#### REQUEST:
Your response should be every line from the entries that includes the string "green".

#### STUDY MATERIAL:
== Segment start ==
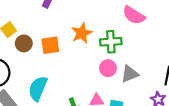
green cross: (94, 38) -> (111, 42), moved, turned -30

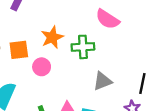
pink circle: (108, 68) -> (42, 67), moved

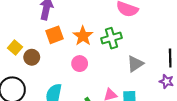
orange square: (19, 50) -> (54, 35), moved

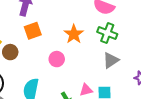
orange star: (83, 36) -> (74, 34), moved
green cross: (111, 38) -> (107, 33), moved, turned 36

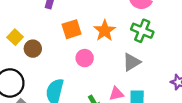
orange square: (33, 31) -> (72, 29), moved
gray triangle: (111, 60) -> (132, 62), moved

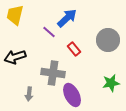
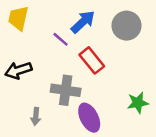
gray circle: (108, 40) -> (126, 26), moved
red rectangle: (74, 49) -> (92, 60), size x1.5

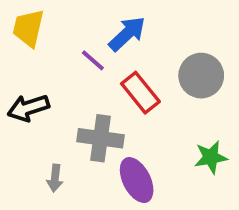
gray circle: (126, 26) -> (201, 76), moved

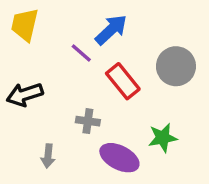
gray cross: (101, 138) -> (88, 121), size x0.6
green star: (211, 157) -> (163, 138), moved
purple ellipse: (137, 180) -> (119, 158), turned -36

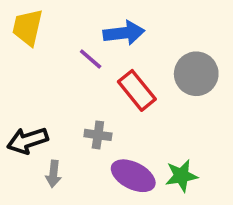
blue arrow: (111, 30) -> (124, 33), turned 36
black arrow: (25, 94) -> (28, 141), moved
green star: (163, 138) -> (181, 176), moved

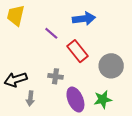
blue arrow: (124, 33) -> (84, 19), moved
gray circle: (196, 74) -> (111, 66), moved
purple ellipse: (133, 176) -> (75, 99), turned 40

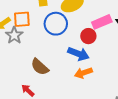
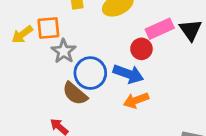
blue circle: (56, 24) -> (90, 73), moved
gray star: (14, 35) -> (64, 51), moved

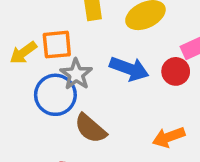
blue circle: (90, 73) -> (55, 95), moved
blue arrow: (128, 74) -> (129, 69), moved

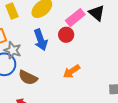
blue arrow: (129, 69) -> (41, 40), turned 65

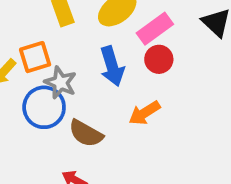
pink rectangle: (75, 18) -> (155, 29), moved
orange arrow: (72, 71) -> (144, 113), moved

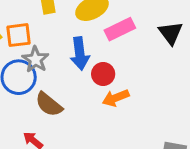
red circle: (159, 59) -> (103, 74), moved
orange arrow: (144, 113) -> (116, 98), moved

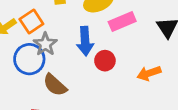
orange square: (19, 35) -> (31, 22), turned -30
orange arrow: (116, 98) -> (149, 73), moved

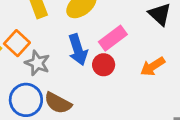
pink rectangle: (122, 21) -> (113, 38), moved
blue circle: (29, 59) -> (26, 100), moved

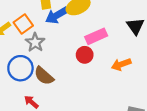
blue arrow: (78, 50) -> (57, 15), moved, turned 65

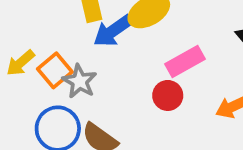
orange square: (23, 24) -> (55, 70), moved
== Segment end ==
#### RESULT BELOW:
green cross: (94, 38) -> (111, 42), moved, turned -30
green cross: (111, 38) -> (107, 33), moved, turned 36
green star: (211, 157) -> (163, 138), moved
green star: (163, 138) -> (181, 176), moved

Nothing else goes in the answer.